**Work instructions**.
Below is some data. Retype exactly the lines starting at the one with "camera: 25 degrees right, 0 degrees up" and ending at the one with "repainted: YellowToyPear (453,605,510,685)".

**Records**.
● ● ● ● ● ● ●

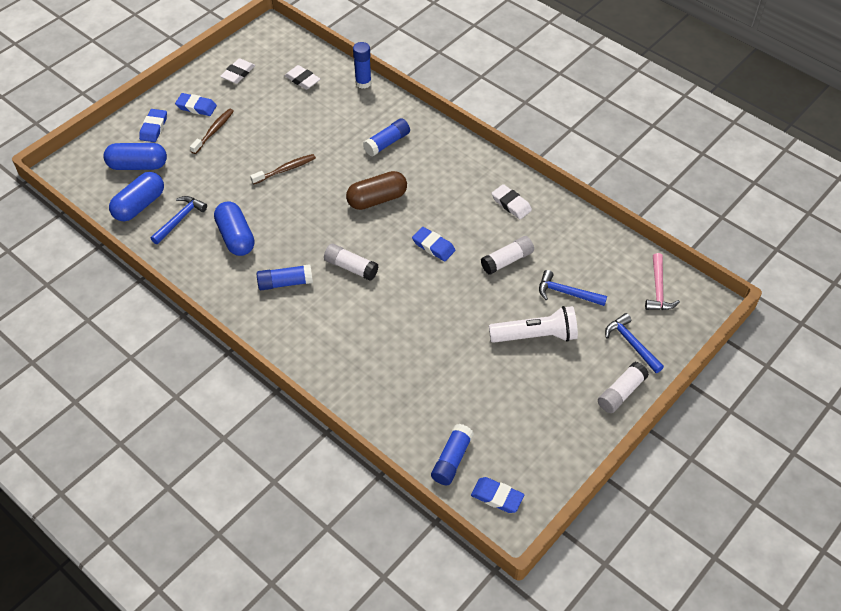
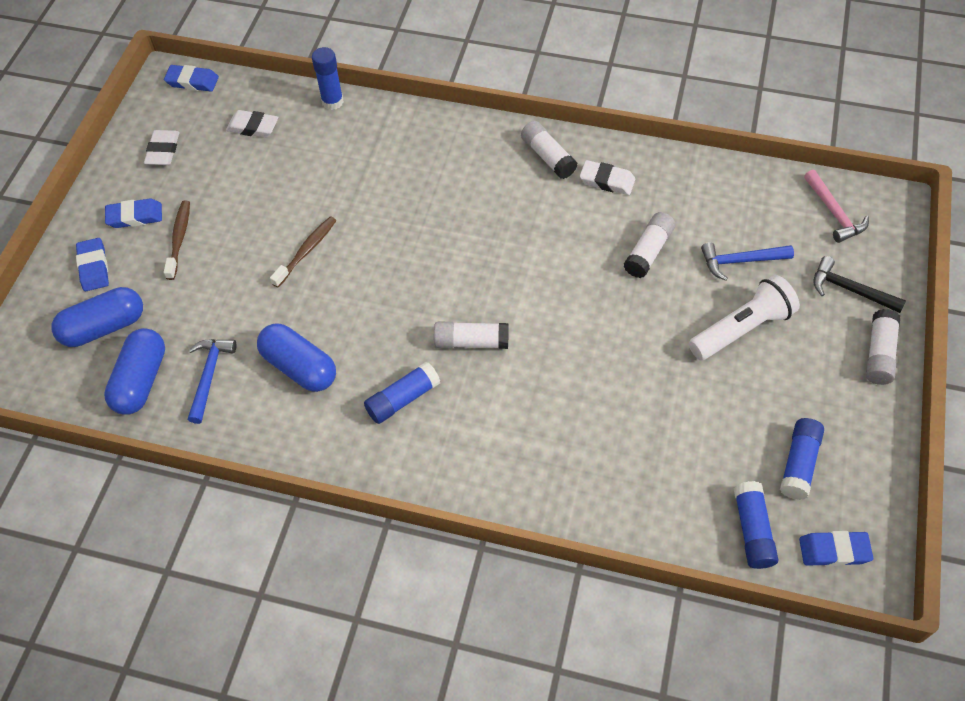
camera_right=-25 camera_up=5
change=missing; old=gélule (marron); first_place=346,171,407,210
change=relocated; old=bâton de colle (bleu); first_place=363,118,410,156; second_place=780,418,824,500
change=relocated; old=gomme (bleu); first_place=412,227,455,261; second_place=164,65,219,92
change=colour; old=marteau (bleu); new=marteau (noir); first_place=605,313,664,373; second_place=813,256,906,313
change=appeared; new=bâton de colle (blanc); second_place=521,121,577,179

● ● ● ● ● ● ●

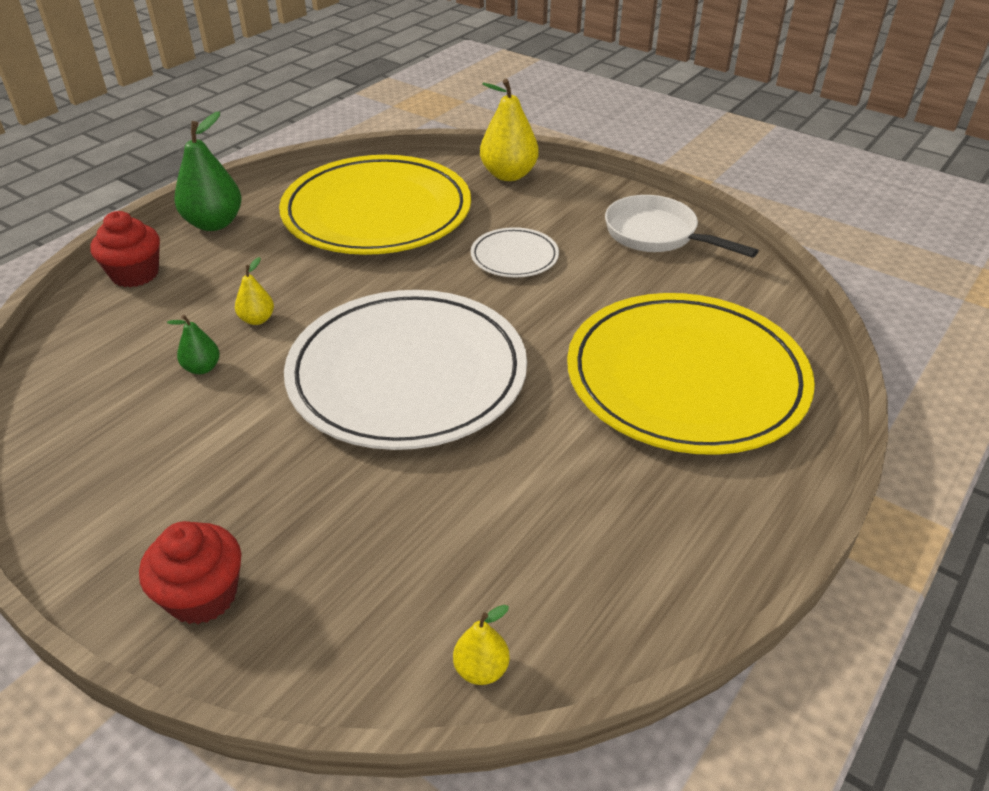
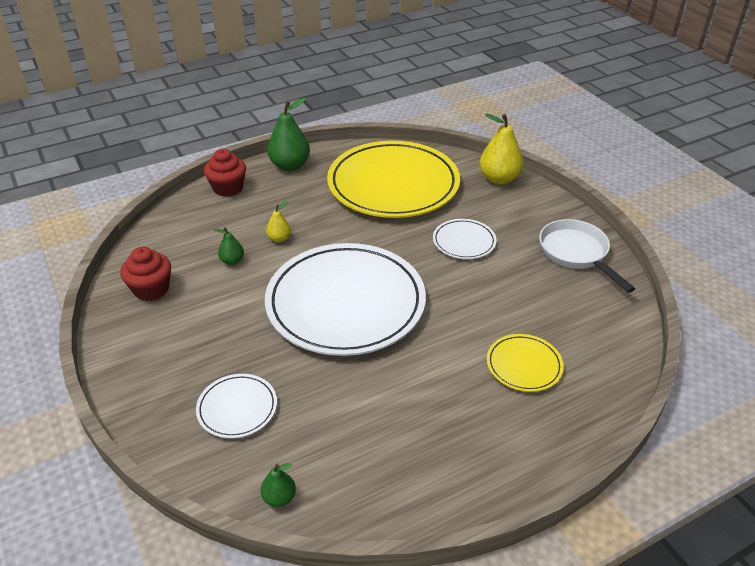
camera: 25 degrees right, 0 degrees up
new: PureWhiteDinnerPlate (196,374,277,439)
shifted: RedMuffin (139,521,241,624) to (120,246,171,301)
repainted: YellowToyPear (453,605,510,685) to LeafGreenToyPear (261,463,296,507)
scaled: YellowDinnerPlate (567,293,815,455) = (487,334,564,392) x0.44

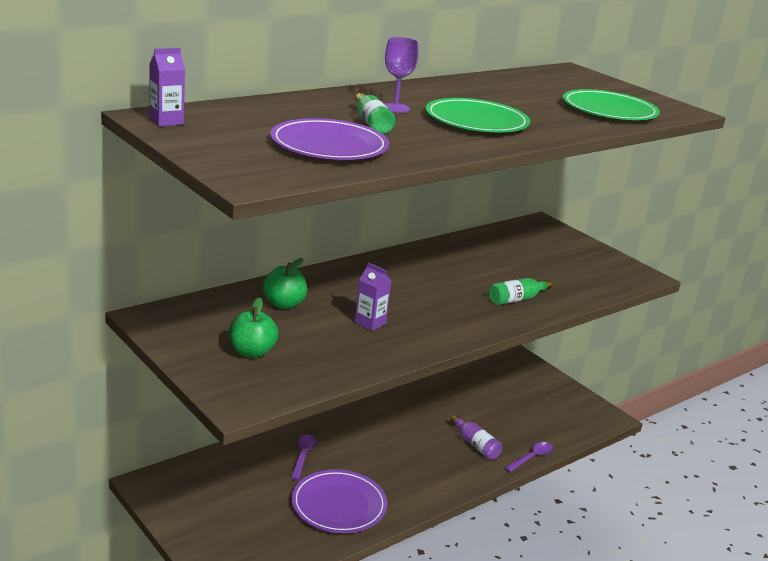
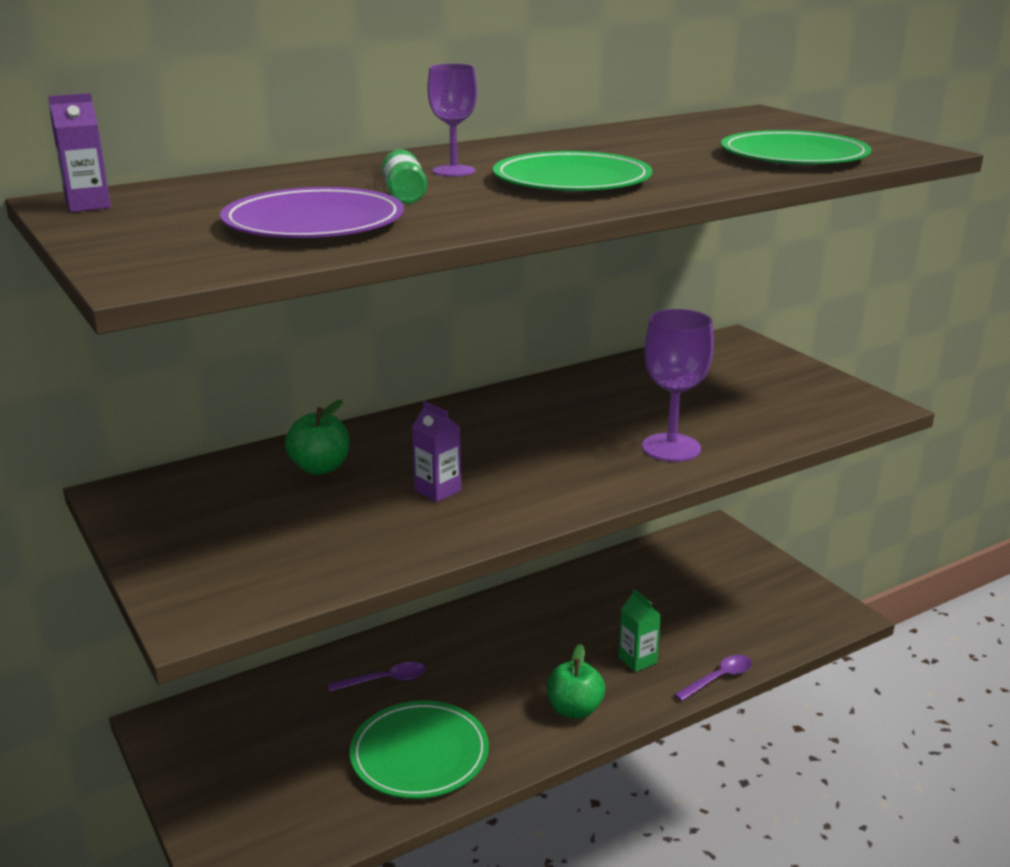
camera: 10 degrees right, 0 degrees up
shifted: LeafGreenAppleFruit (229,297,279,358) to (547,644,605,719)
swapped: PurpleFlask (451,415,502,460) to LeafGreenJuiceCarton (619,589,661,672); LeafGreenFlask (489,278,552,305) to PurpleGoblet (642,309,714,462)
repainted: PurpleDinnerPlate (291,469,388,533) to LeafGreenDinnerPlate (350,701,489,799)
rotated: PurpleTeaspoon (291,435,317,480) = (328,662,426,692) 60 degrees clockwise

● ● ● ● ● ● ●

**Response box**.
camera: 25 degrees right, 0 degrees up
new: PureWhiteDinnerPlate (196,374,277,439)
shifted: RedMuffin (139,521,241,624) to (120,246,171,301)
repainted: YellowToyPear (453,605,510,685) to LeafGreenToyPear (261,463,296,507)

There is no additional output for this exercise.